» Required action
Look below for the line with "(333, 485) = (756, 719): orange". Extract that line and each one after it through the last, word for word.

#### Records for this exercise

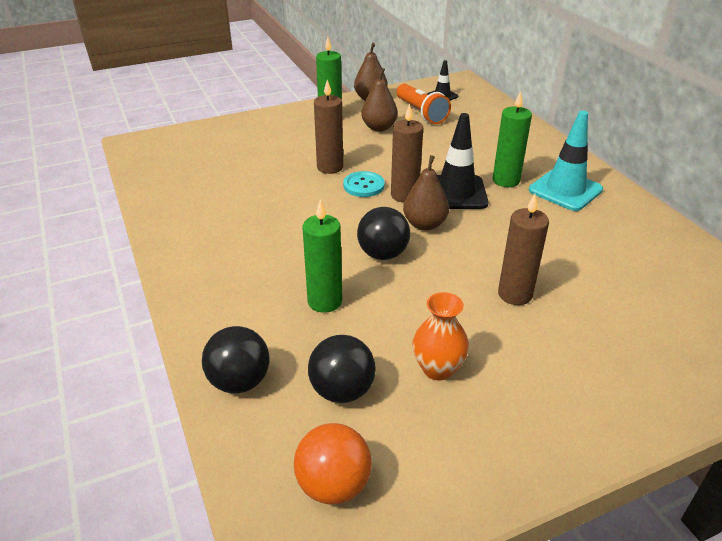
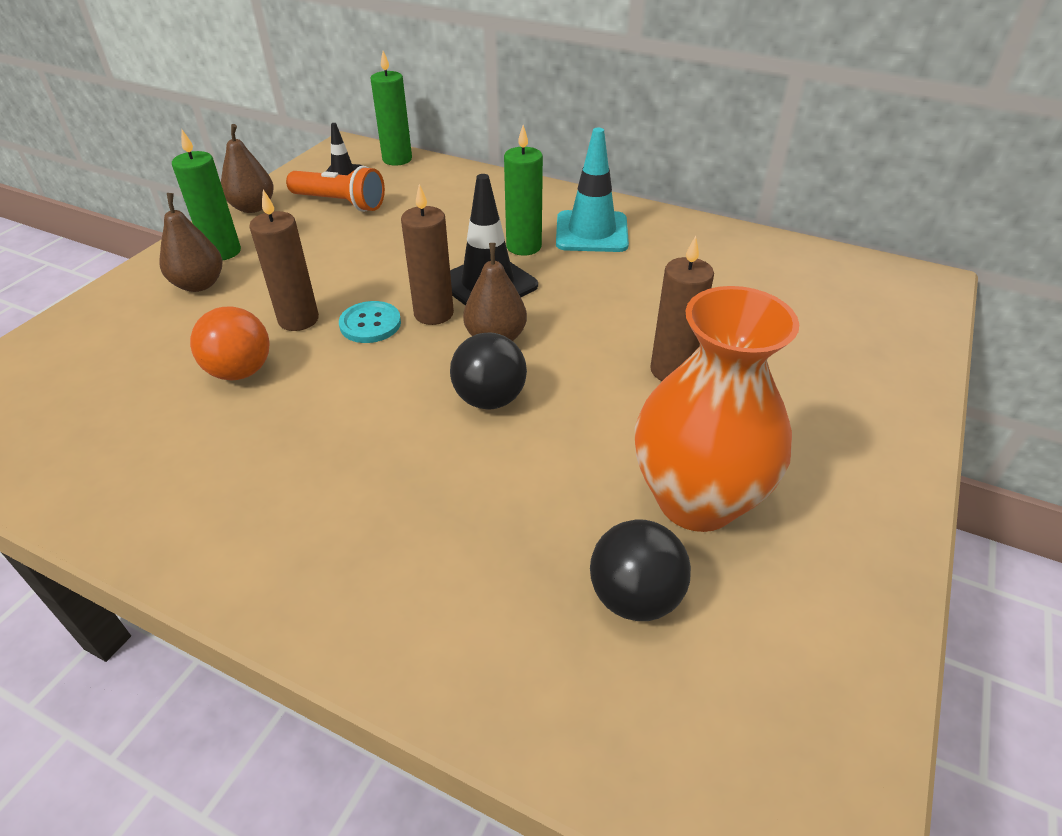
camera: 40 degrees left, 5 degrees up
(239, 381) = (505, 676): black ball -> none
(324, 301) = (489, 498): green candle -> green candle (397, 159)
(333, 485) = (756, 719): orange ball -> orange ball (240, 371)
(379, 128) = (307, 241): brown pear -> brown pear (199, 284)
(438, 369) = (696, 500): orange vase -> orange vase, size x1.93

########

» Answer box
(333, 485) = (756, 719): orange ball -> orange ball (240, 371)
(379, 128) = (307, 241): brown pear -> brown pear (199, 284)
(438, 369) = (696, 500): orange vase -> orange vase, size x1.93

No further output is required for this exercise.